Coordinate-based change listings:
*** Begin section ***

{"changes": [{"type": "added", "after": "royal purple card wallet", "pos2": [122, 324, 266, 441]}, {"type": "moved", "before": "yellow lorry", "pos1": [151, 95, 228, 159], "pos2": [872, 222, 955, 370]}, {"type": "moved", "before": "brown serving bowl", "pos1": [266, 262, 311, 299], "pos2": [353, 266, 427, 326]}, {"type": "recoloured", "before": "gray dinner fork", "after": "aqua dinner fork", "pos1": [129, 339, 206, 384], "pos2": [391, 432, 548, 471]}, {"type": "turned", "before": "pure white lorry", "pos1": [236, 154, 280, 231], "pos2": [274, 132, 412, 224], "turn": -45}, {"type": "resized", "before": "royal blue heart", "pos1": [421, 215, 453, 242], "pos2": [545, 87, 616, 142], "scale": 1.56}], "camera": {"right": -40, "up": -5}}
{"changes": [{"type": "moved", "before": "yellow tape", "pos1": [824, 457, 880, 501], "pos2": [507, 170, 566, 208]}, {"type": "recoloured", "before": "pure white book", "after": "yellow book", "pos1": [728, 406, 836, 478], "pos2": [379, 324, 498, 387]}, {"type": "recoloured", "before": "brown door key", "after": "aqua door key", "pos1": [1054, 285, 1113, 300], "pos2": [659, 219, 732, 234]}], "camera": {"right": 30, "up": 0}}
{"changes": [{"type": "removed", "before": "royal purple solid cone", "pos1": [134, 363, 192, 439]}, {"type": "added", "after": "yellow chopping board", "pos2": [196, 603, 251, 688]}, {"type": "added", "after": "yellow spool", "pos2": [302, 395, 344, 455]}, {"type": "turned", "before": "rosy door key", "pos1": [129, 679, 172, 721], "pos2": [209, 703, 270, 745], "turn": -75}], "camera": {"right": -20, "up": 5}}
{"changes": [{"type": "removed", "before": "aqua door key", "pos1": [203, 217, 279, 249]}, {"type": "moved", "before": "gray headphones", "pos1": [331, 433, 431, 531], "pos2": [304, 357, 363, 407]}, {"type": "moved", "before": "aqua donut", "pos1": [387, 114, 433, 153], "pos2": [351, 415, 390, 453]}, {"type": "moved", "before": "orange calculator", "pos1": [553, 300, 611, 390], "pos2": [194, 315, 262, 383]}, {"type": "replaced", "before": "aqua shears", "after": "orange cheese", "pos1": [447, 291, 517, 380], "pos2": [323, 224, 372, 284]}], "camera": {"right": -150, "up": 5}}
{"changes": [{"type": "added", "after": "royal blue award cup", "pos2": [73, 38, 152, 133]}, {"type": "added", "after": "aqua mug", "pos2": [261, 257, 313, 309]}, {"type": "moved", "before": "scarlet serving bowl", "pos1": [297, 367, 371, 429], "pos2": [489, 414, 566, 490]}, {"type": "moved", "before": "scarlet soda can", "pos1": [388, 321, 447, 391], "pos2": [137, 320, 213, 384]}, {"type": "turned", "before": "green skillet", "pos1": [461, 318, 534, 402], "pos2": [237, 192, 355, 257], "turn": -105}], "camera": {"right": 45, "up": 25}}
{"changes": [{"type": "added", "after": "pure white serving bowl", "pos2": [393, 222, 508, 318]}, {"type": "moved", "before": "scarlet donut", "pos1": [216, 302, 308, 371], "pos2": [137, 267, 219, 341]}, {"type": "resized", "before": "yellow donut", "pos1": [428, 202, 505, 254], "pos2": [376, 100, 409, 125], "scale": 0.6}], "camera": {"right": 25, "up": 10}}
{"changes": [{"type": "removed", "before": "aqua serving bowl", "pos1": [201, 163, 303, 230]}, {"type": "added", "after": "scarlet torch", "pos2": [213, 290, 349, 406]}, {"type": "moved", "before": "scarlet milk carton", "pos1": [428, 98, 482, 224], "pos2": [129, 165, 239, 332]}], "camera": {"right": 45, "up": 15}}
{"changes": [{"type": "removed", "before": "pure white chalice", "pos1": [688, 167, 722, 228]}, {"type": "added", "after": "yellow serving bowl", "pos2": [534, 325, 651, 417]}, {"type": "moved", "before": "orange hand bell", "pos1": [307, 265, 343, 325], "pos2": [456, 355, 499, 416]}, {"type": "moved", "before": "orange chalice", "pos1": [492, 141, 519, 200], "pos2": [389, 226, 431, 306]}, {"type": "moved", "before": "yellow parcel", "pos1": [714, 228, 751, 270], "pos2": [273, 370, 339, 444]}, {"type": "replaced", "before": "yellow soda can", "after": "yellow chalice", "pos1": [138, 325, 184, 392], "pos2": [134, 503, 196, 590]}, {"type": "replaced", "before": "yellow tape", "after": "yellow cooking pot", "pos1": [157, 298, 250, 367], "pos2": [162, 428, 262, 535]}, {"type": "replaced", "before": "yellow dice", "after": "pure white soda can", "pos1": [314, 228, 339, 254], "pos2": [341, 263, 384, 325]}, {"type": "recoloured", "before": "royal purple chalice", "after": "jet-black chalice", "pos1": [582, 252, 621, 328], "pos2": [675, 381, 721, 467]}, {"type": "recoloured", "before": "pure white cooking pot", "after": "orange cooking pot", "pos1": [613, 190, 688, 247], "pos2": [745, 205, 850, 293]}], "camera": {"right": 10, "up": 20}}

*** End section ***

▶ Exercise directions
With nothing added or dropped, reproduce all the data exactly.

▶ Answer section
{"changes": [{"type": "added", "after": "royal purple card wallet", "pos2": [122, 324, 266, 441]}, {"type": "moved", "before": "yellow lorry", "pos1": [151, 95, 228, 159], "pos2": [872, 222, 955, 370]}, {"type": "moved", "before": "brown serving bowl", "pos1": [266, 262, 311, 299], "pos2": [353, 266, 427, 326]}, {"type": "recoloured", "before": "gray dinner fork", "after": "aqua dinner fork", "pos1": [129, 339, 206, 384], "pos2": [391, 432, 548, 471]}, {"type": "turned", "before": "pure white lorry", "pos1": [236, 154, 280, 231], "pos2": [274, 132, 412, 224], "turn": -45}, {"type": "resized", "before": "royal blue heart", "pos1": [421, 215, 453, 242], "pos2": [545, 87, 616, 142], "scale": 1.56}], "camera": {"right": -40, "up": -5}}
{"changes": [{"type": "moved", "before": "yellow tape", "pos1": [824, 457, 880, 501], "pos2": [507, 170, 566, 208]}, {"type": "recoloured", "before": "pure white book", "after": "yellow book", "pos1": [728, 406, 836, 478], "pos2": [379, 324, 498, 387]}, {"type": "recoloured", "before": "brown door key", "after": "aqua door key", "pos1": [1054, 285, 1113, 300], "pos2": [659, 219, 732, 234]}], "camera": {"right": 30, "up": 0}}
{"changes": [{"type": "removed", "before": "royal purple solid cone", "pos1": [134, 363, 192, 439]}, {"type": "added", "after": "yellow chopping board", "pos2": [196, 603, 251, 688]}, {"type": "added", "after": "yellow spool", "pos2": [302, 395, 344, 455]}, {"type": "turned", "before": "rosy door key", "pos1": [129, 679, 172, 721], "pos2": [209, 703, 270, 745], "turn": -75}], "camera": {"right": -20, "up": 5}}
{"changes": [{"type": "removed", "before": "aqua door key", "pos1": [203, 217, 279, 249]}, {"type": "moved", "before": "gray headphones", "pos1": [331, 433, 431, 531], "pos2": [304, 357, 363, 407]}, {"type": "moved", "before": "aqua donut", "pos1": [387, 114, 433, 153], "pos2": [351, 415, 390, 453]}, {"type": "moved", "before": "orange calculator", "pos1": [553, 300, 611, 390], "pos2": [194, 315, 262, 383]}, {"type": "replaced", "before": "aqua shears", "after": "orange cheese", "pos1": [447, 291, 517, 380], "pos2": [323, 224, 372, 284]}], "camera": {"right": -150, "up": 5}}
{"changes": [{"type": "added", "after": "royal blue award cup", "pos2": [73, 38, 152, 133]}, {"type": "added", "after": "aqua mug", "pos2": [261, 257, 313, 309]}, {"type": "moved", "before": "scarlet serving bowl", "pos1": [297, 367, 371, 429], "pos2": [489, 414, 566, 490]}, {"type": "moved", "before": "scarlet soda can", "pos1": [388, 321, 447, 391], "pos2": [137, 320, 213, 384]}, {"type": "turned", "before": "green skillet", "pos1": [461, 318, 534, 402], "pos2": [237, 192, 355, 257], "turn": -105}], "camera": {"right": 45, "up": 25}}
{"changes": [{"type": "added", "after": "pure white serving bowl", "pos2": [393, 222, 508, 318]}, {"type": "moved", "before": "scarlet donut", "pos1": [216, 302, 308, 371], "pos2": [137, 267, 219, 341]}, {"type": "resized", "before": "yellow donut", "pos1": [428, 202, 505, 254], "pos2": [376, 100, 409, 125], "scale": 0.6}], "camera": {"right": 25, "up": 10}}
{"changes": [{"type": "removed", "before": "aqua serving bowl", "pos1": [201, 163, 303, 230]}, {"type": "added", "after": "scarlet torch", "pos2": [213, 290, 349, 406]}, {"type": "moved", "before": "scarlet milk carton", "pos1": [428, 98, 482, 224], "pos2": [129, 165, 239, 332]}], "camera": {"right": 45, "up": 15}}
{"changes": [{"type": "removed", "before": "pure white chalice", "pos1": [688, 167, 722, 228]}, {"type": "added", "after": "yellow serving bowl", "pos2": [534, 325, 651, 417]}, {"type": "moved", "before": "orange hand bell", "pos1": [307, 265, 343, 325], "pos2": [456, 355, 499, 416]}, {"type": "moved", "before": "orange chalice", "pos1": [492, 141, 519, 200], "pos2": [389, 226, 431, 306]}, {"type": "moved", "before": "yellow parcel", "pos1": [714, 228, 751, 270], "pos2": [273, 370, 339, 444]}, {"type": "replaced", "before": "yellow soda can", "after": "yellow chalice", "pos1": [138, 325, 184, 392], "pos2": [134, 503, 196, 590]}, {"type": "replaced", "before": "yellow tape", "after": "yellow cooking pot", "pos1": [157, 298, 250, 367], "pos2": [162, 428, 262, 535]}, {"type": "replaced", "before": "yellow dice", "after": "pure white soda can", "pos1": [314, 228, 339, 254], "pos2": [341, 263, 384, 325]}, {"type": "recoloured", "before": "royal purple chalice", "after": "jet-black chalice", "pos1": [582, 252, 621, 328], "pos2": [675, 381, 721, 467]}, {"type": "recoloured", "before": "pure white cooking pot", "after": "orange cooking pot", "pos1": [613, 190, 688, 247], "pos2": [745, 205, 850, 293]}], "camera": {"right": 10, "up": 20}}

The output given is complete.